> [Prompt]
Looking through the data below, work out how many lines have the word "heart". Reply with that number only.

(Saved data entries)
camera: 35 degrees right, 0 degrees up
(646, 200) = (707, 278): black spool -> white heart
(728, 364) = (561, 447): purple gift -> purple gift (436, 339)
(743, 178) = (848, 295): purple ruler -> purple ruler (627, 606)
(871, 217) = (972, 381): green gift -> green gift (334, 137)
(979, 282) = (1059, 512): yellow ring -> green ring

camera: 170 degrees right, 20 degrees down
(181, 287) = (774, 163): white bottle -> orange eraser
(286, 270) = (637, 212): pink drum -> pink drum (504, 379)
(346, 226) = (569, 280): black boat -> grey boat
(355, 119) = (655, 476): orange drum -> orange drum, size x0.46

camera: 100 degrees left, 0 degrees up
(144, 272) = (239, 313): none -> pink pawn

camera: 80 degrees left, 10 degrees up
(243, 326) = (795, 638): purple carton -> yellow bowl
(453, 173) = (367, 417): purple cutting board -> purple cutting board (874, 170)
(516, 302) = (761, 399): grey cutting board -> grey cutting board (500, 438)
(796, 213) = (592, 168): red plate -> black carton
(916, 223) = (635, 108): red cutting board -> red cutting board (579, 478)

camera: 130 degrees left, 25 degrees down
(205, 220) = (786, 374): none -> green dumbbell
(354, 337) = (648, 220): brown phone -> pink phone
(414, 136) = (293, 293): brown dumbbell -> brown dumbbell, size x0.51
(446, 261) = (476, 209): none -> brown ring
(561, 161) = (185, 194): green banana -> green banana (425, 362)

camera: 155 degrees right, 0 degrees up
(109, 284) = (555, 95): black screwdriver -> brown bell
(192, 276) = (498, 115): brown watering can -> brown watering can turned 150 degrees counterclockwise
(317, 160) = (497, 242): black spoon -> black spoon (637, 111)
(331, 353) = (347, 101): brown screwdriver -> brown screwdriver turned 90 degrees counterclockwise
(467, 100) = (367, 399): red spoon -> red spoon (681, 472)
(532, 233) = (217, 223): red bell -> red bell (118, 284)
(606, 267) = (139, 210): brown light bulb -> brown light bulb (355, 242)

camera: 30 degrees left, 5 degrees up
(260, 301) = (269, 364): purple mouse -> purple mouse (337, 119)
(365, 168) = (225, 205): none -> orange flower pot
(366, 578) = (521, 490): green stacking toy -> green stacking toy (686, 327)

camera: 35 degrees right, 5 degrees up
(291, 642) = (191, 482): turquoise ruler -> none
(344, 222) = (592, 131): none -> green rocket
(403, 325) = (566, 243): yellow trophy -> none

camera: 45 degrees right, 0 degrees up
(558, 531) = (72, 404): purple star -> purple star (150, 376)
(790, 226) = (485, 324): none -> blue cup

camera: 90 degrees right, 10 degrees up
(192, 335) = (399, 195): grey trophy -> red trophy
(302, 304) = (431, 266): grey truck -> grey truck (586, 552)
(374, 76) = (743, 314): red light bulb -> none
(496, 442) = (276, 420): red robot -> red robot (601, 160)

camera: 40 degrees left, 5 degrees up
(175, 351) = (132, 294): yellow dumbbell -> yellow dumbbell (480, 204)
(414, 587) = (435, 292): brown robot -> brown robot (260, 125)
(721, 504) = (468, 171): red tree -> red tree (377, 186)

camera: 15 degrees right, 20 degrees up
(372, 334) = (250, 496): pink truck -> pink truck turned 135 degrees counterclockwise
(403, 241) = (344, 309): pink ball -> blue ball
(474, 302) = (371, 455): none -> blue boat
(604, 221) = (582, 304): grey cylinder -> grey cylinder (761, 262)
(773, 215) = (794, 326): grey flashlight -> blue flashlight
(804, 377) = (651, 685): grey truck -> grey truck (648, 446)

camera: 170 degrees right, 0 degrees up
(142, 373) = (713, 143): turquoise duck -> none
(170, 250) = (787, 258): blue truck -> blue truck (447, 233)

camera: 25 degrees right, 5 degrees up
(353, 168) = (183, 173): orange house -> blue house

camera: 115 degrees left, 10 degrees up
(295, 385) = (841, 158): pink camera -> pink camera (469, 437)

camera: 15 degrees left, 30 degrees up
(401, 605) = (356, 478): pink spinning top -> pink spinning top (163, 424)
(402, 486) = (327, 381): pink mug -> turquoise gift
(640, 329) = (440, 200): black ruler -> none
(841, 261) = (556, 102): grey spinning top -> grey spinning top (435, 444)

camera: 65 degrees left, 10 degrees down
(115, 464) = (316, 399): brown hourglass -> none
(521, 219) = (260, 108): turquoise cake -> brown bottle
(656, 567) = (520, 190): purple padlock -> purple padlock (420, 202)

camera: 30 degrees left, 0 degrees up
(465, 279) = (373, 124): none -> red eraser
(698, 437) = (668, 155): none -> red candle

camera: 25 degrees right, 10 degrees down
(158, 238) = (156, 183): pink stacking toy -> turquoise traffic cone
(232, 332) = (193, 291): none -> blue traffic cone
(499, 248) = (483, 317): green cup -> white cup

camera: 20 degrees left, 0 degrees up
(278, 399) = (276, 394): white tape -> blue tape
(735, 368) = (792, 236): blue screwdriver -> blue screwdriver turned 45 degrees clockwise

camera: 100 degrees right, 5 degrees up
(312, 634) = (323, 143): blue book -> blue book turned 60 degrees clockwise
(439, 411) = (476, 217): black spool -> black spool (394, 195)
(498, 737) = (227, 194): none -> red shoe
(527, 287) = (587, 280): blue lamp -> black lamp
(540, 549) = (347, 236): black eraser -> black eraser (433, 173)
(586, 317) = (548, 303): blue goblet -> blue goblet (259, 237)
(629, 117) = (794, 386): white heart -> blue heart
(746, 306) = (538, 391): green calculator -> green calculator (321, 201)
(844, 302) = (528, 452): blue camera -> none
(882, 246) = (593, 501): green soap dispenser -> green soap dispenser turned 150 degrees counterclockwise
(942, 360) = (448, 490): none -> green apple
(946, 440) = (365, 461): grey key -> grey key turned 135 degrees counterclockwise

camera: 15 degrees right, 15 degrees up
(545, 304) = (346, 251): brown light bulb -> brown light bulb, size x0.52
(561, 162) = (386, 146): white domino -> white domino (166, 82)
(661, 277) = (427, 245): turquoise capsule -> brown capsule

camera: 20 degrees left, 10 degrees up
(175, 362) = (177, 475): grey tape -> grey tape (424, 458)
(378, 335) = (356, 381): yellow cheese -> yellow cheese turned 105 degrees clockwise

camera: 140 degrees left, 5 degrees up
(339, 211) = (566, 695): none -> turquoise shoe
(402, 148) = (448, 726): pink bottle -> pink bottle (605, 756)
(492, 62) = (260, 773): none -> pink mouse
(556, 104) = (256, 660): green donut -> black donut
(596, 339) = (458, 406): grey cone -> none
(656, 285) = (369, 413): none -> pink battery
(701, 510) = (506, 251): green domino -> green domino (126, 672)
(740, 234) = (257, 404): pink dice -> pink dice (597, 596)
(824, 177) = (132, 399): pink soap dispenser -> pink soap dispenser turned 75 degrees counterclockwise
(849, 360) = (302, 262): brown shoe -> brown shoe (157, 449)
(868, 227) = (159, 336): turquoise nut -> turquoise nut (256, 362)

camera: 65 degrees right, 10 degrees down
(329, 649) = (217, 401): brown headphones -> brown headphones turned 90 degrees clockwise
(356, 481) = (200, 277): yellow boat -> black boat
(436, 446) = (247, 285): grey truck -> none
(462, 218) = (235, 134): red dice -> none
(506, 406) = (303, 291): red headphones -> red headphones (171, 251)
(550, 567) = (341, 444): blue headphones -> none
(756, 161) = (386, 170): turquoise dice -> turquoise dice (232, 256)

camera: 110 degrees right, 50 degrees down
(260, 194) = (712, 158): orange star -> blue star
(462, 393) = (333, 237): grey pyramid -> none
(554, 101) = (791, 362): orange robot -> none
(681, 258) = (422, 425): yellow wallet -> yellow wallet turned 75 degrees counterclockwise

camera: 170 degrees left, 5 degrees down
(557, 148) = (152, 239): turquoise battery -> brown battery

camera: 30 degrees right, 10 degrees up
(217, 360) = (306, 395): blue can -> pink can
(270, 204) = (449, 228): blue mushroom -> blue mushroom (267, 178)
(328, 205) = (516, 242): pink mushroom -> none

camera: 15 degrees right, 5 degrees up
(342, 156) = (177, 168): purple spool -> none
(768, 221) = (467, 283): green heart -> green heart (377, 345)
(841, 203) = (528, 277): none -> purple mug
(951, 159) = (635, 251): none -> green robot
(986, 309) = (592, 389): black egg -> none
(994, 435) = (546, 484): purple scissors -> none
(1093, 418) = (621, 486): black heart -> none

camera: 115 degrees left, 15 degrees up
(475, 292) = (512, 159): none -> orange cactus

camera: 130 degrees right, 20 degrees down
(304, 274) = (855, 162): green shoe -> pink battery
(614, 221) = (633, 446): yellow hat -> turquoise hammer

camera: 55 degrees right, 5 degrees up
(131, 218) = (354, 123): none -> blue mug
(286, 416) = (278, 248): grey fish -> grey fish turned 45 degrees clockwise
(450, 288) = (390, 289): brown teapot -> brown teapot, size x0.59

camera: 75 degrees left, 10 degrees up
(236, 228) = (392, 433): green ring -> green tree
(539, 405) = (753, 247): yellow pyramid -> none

> [Response area]
4